> **Exercise brief**: Show all lines from the records below in which the string "added" is present.

> **The data**:
BEGIN
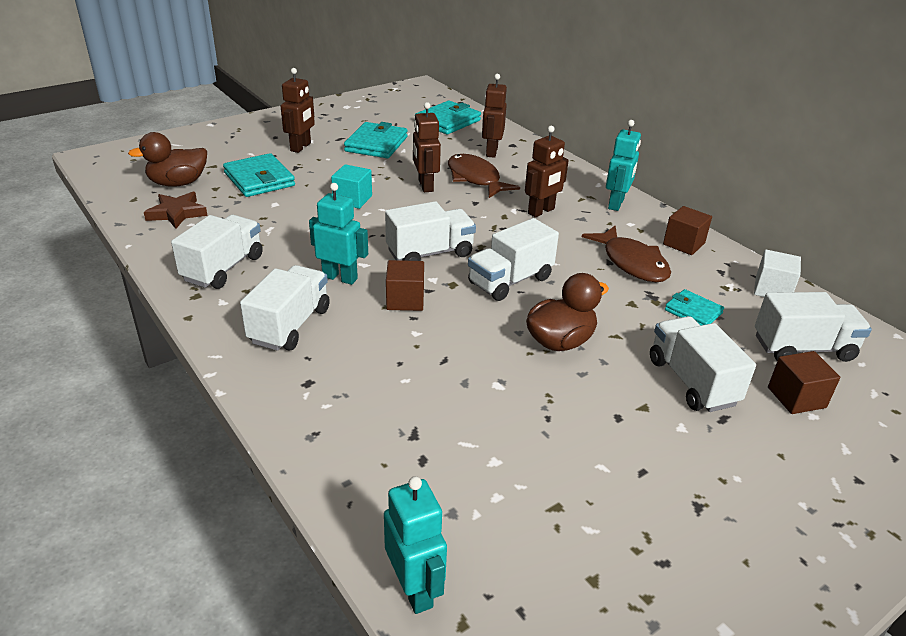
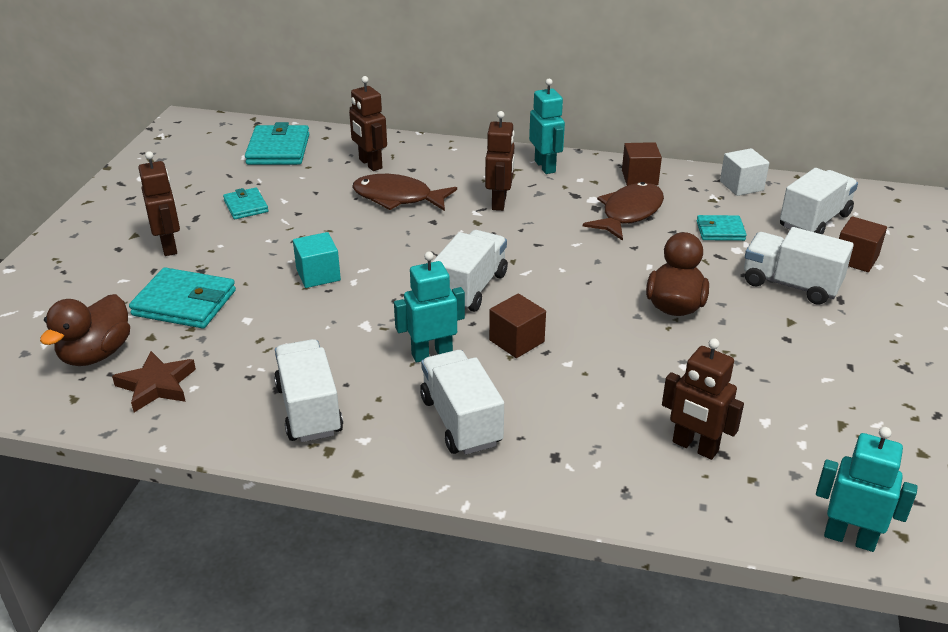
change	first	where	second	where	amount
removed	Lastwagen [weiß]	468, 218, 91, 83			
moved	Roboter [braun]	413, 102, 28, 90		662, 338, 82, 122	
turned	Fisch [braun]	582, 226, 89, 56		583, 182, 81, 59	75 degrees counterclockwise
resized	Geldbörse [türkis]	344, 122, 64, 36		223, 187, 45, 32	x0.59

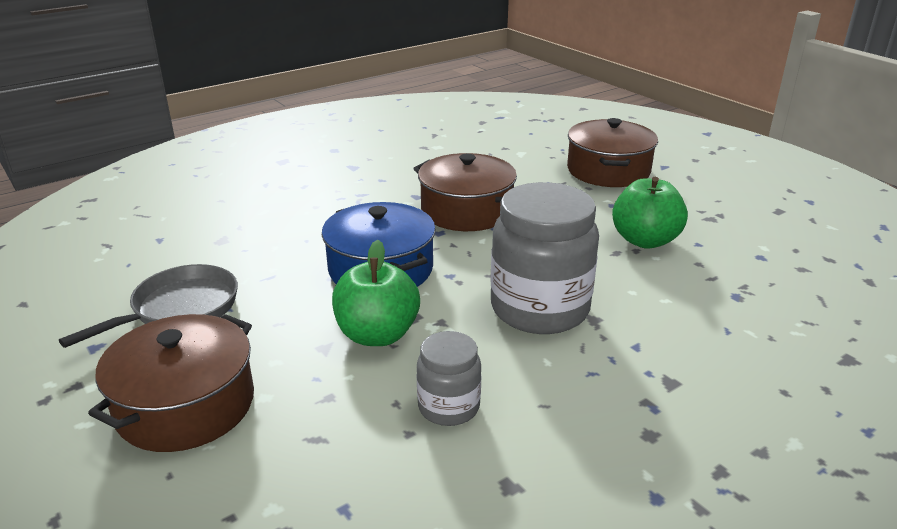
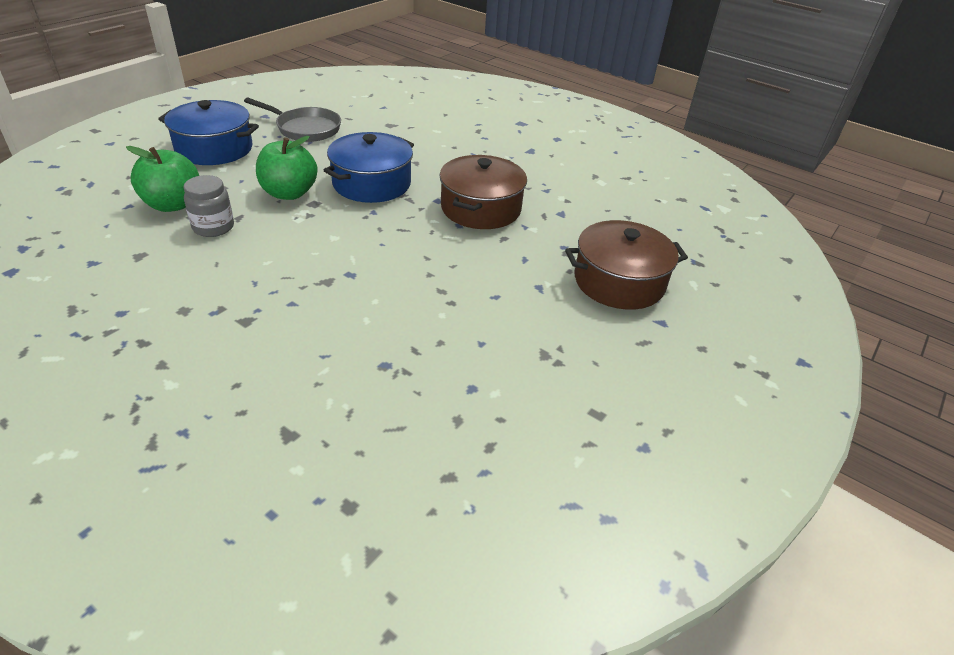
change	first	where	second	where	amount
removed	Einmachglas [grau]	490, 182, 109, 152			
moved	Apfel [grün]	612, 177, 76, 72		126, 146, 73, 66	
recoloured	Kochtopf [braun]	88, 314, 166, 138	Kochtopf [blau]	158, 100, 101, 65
END
BEGIN
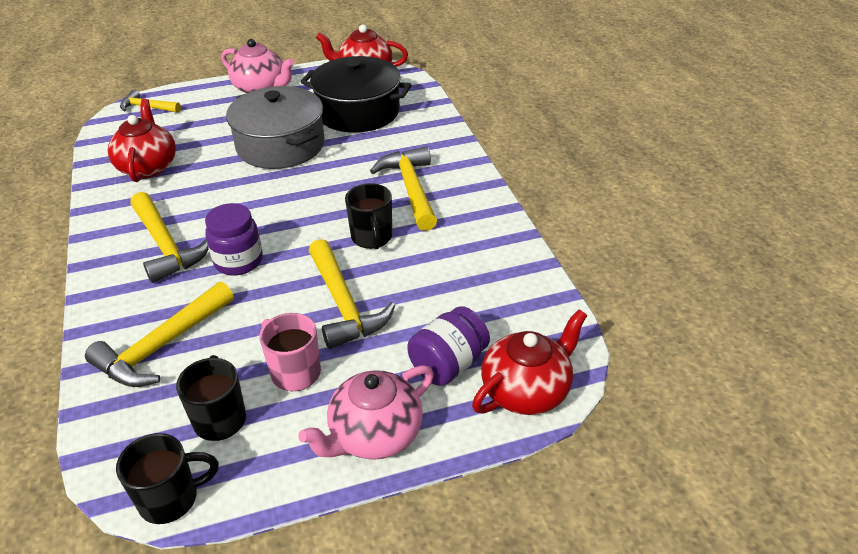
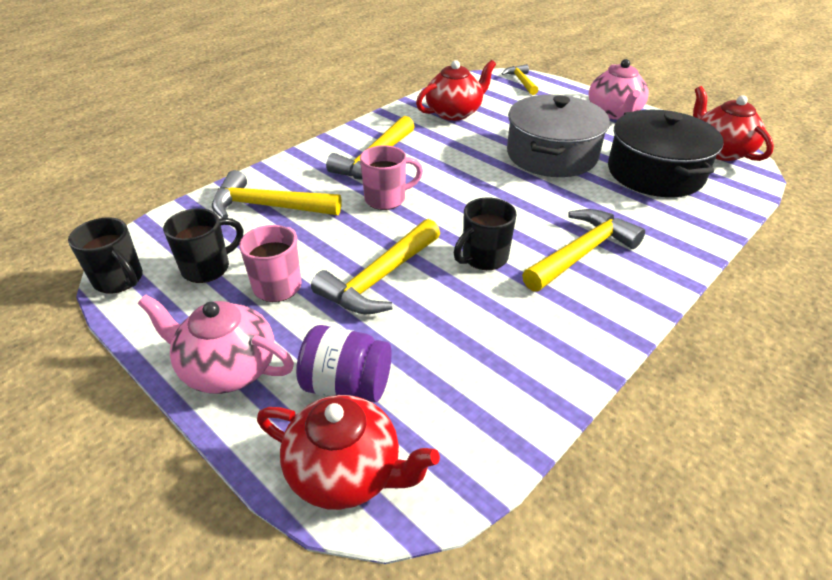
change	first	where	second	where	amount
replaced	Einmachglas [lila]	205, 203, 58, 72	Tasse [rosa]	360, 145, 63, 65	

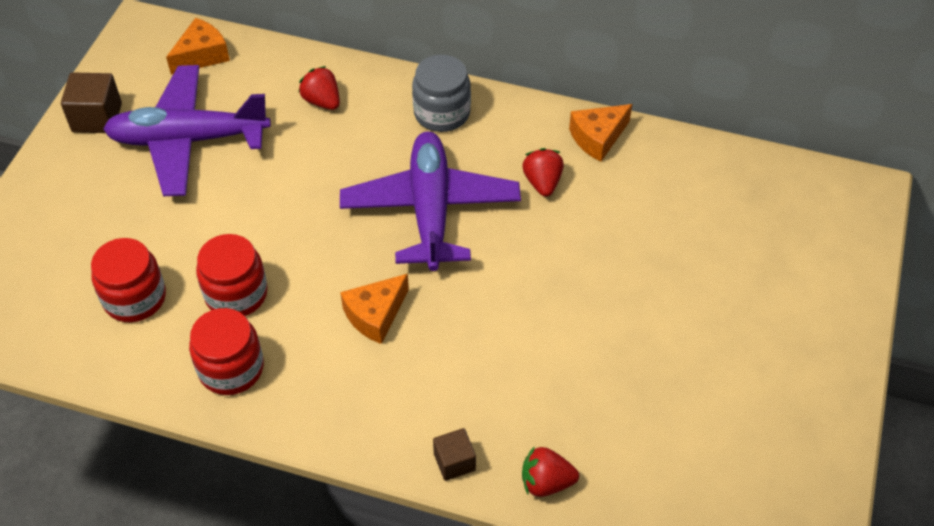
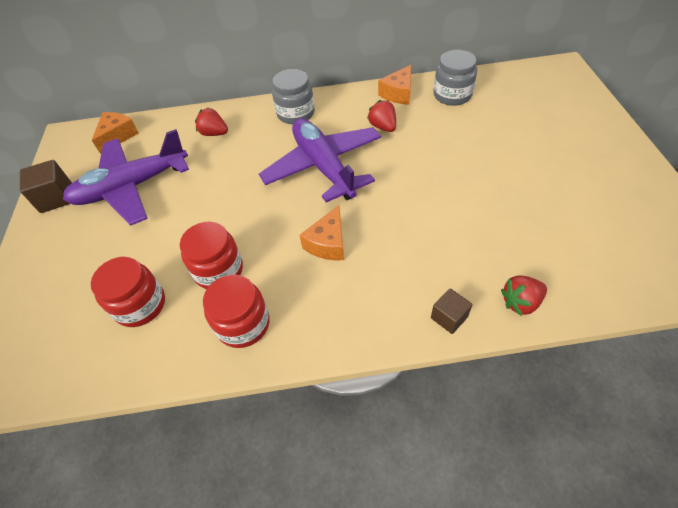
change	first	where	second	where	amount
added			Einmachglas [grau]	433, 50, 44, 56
END
BEGIN
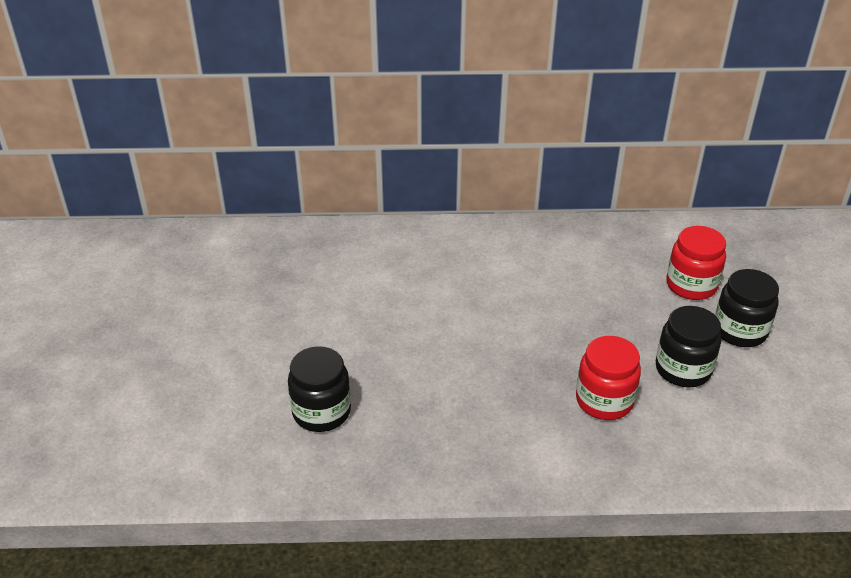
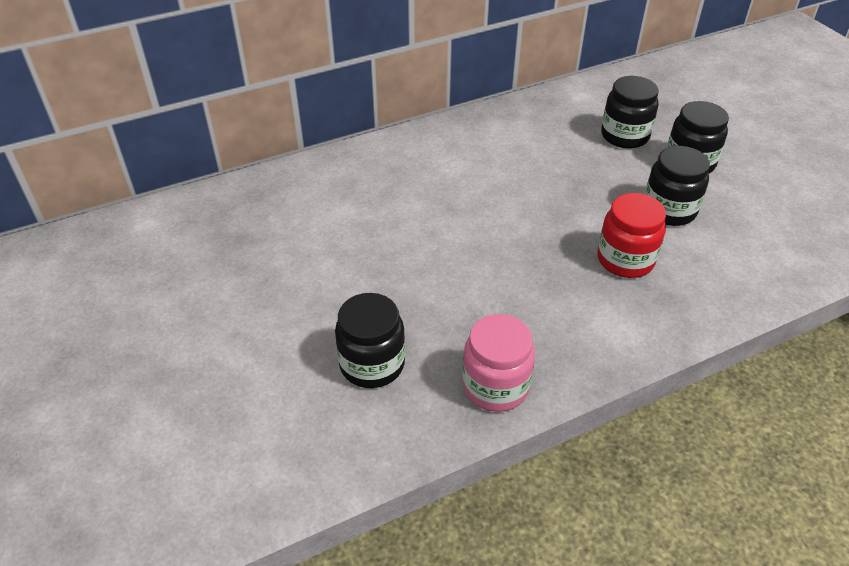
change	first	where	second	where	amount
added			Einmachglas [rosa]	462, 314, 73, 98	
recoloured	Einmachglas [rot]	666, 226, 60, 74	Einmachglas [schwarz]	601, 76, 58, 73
END
> **Response box**:
added			Einmachglas [grau]	433, 50, 44, 56
added			Einmachglas [rosa]	462, 314, 73, 98	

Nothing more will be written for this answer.